● **Source records**:
* * * *
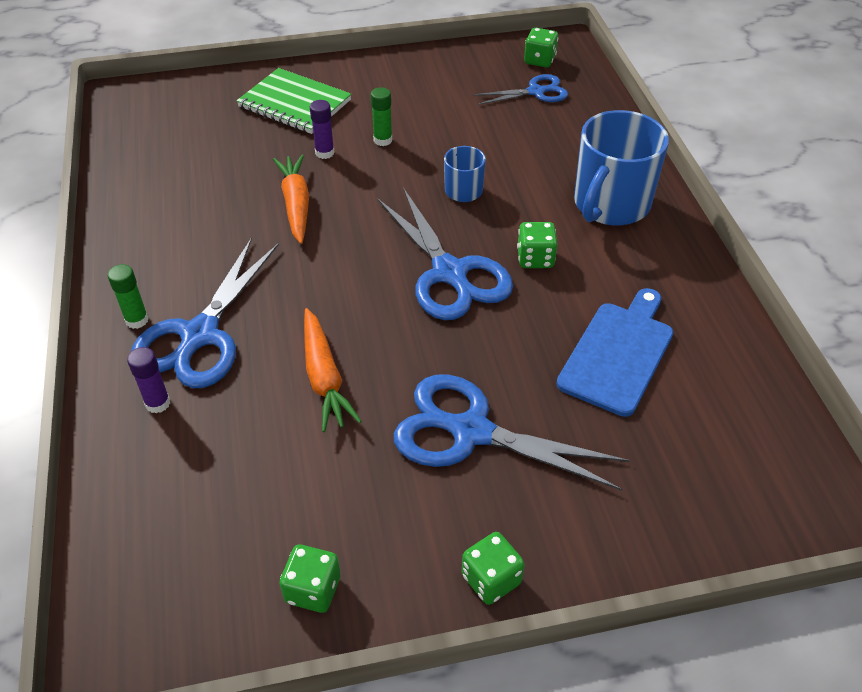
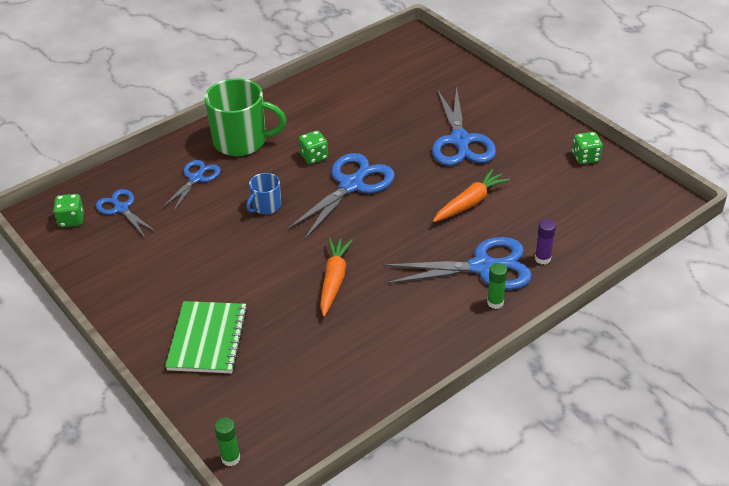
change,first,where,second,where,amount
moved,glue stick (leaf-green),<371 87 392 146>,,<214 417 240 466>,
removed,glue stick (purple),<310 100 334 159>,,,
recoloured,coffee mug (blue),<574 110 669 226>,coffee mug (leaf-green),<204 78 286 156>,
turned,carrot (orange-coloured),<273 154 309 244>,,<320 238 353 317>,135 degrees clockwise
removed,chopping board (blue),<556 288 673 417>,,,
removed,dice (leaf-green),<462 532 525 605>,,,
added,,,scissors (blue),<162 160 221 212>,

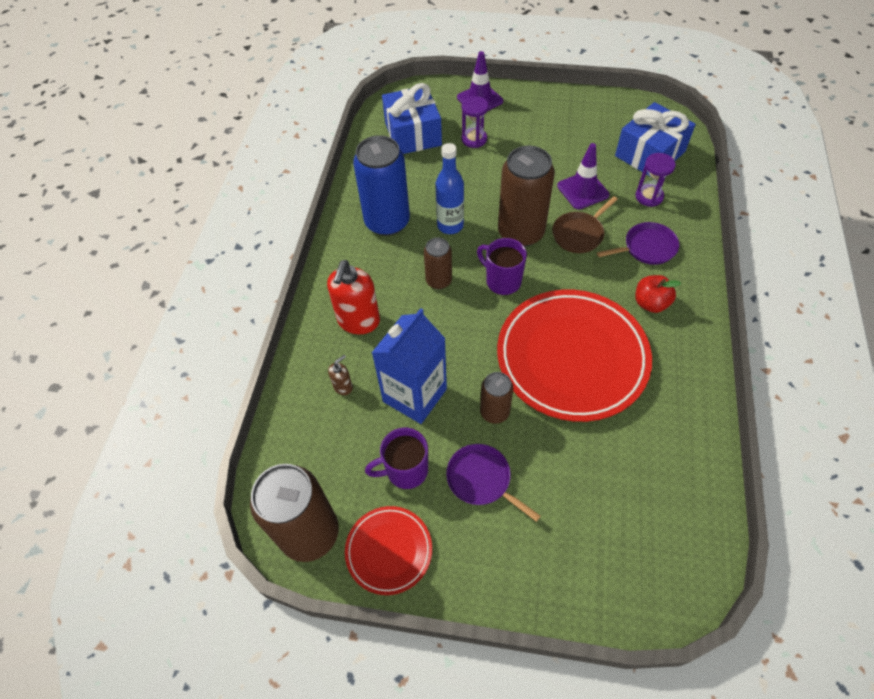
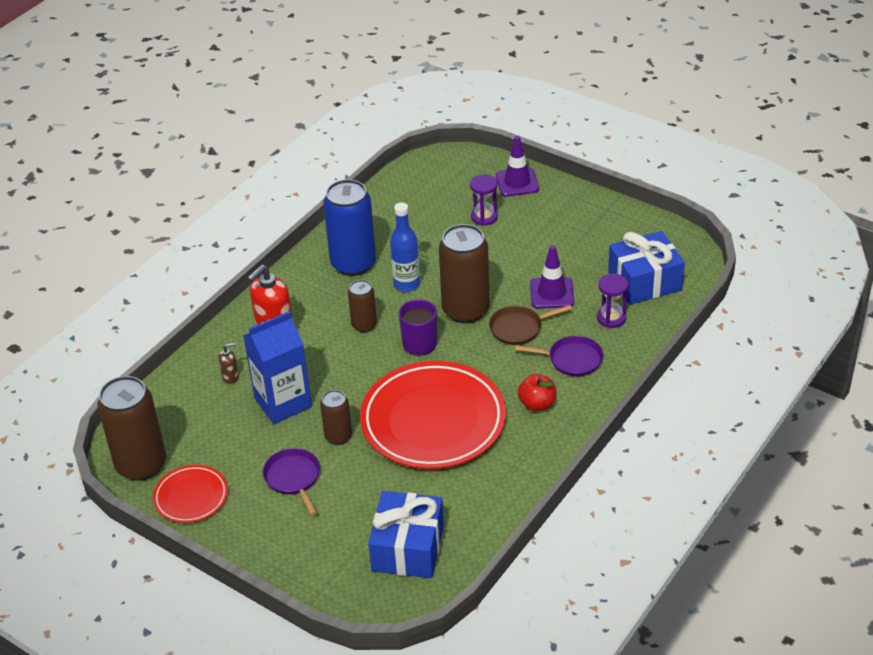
change,first,where,second,where,amount
moved,wrapped gift (blue),<382 83 442 154>,,<368 491 444 578>,
removed,coffee mug (purple),<365 428 428 489>,,,

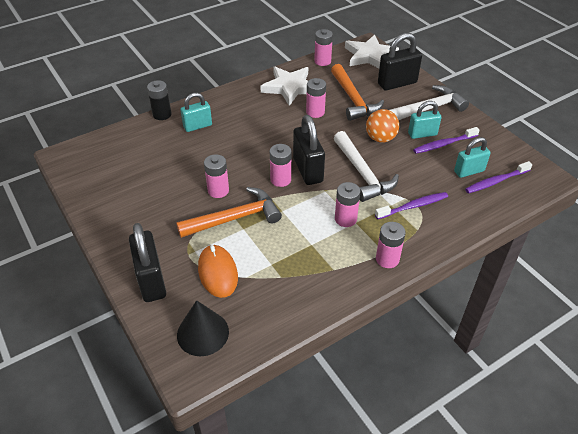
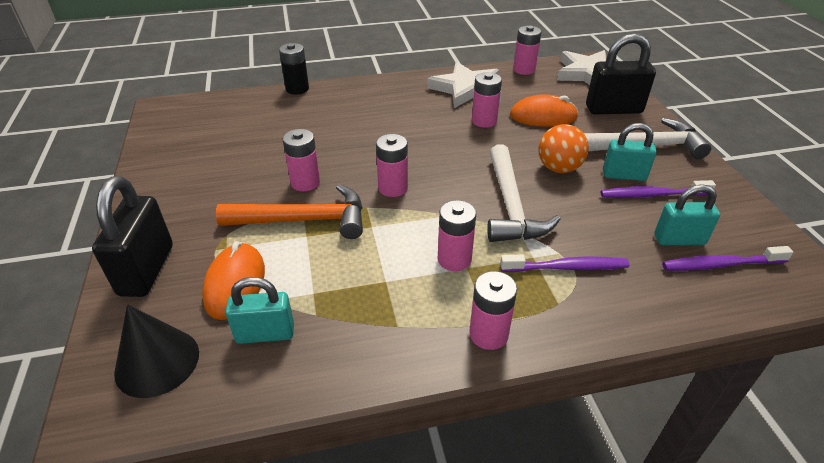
change,first,where,second,where,amount
replaced,hammer (orange-coloured),<331 64 384 121>,PC mouse (orange-coloured),<510 94 578 127>,
moved,padlock (teal),<180 93 212 132>,,<225 277 294 344>,
removed,padlock (ebony),<293 115 325 185>,,,

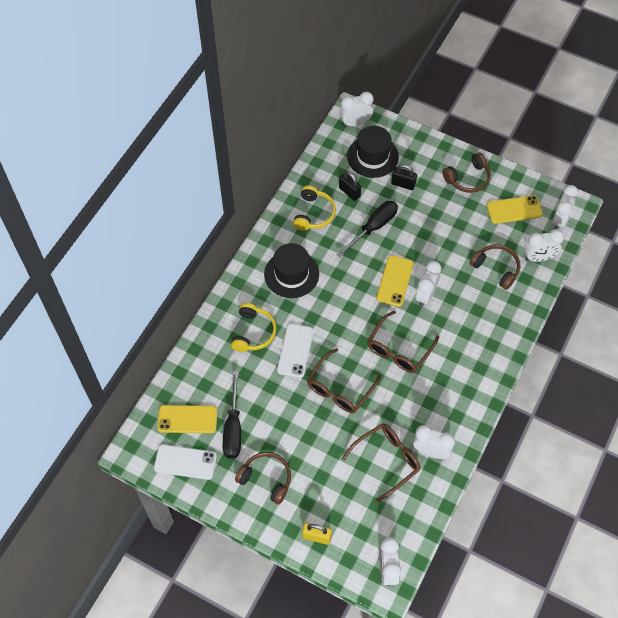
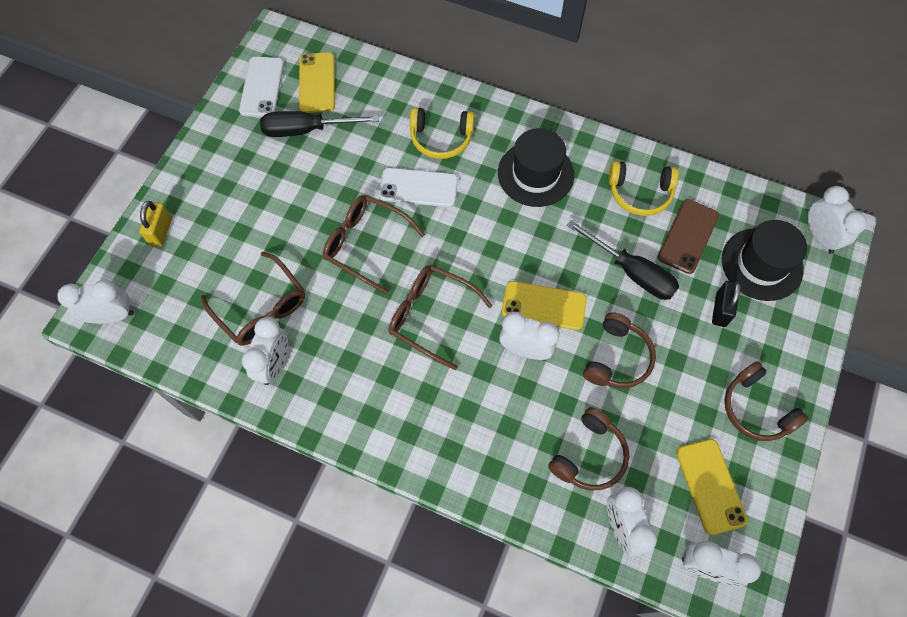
change,first,where,second,where,amount
replaced,padlock (ebony),<339 171 361 201>,smartphone (dark brown),<658 199 719 274>,
moved,over-ear headphones (dark brown),<235 452 291 504>,,<583 312 656 388>,

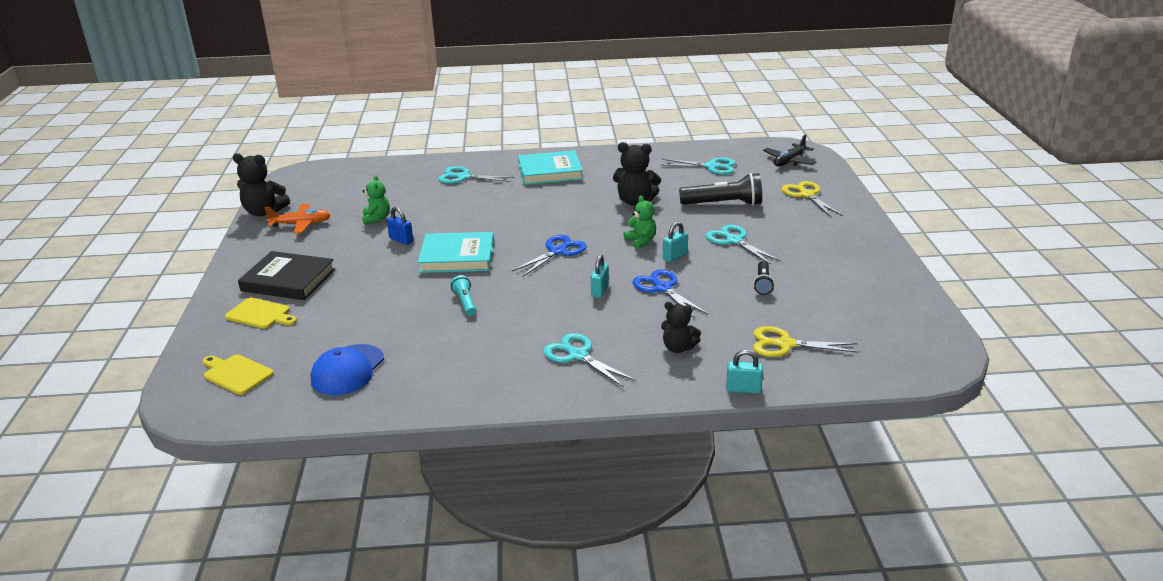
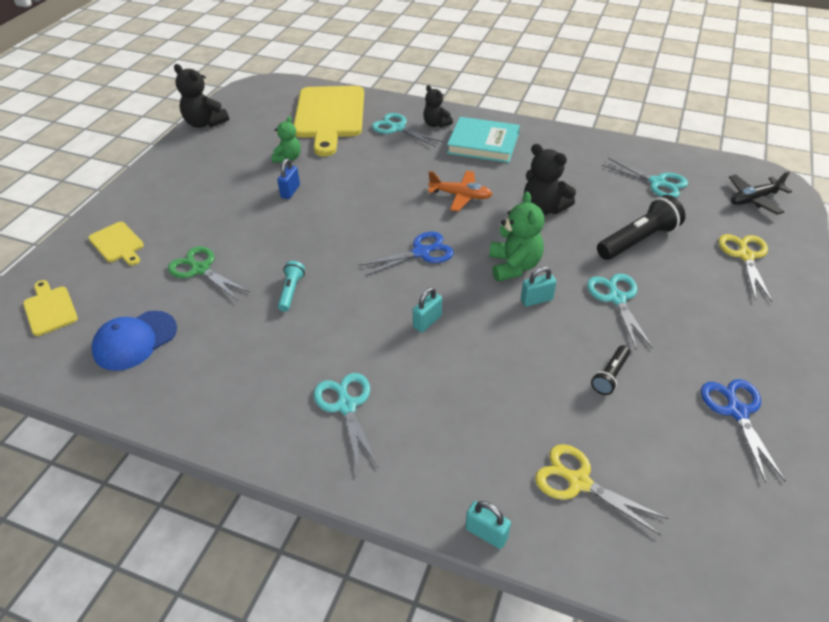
change,first,where,second,where,amount
turned,pocket torch (ebony),<679 173 762 206>,,<597 195 685 260>,60 degrees counterclockwise
resized,teddy (leaf-green),<624 196 656 249>,,<489 191 544 282>,x1.53
moved,plane (orange-coloured),<264 204 330 234>,,<428 171 493 212>,
turned,padlock (blue),<387 207 413 245>,,<277 159 300 199>,45 degrees clockwise
removed,hardcover (teal),<418 232 494 273>,,,
removed,hardcover (ebony),<238 251 335 300>,,,
moved,scissors (blue),<632 269 708 318>,,<701 379 786 483>,
moved,teddy (ebony),<661 302 701 353>,,<423 85 453 128>,
added,,,chopping board (bright yellow),<294 86 364 156>,
added,,,scissors (leaf-green),<168 246 251 300>,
* * * *
● **Task item**: Each line above that contains "green" must be copied out.

● **Answer to this exercise**:
moved,glue stick (leaf-green),<371 87 392 146>,,<214 417 240 466>,
recoloured,coffee mug (blue),<574 110 669 226>,coffee mug (leaf-green),<204 78 286 156>,
removed,dice (leaf-green),<462 532 525 605>,,,
resized,teddy (leaf-green),<624 196 656 249>,,<489 191 544 282>,x1.53
added,,,scissors (leaf-green),<168 246 251 300>,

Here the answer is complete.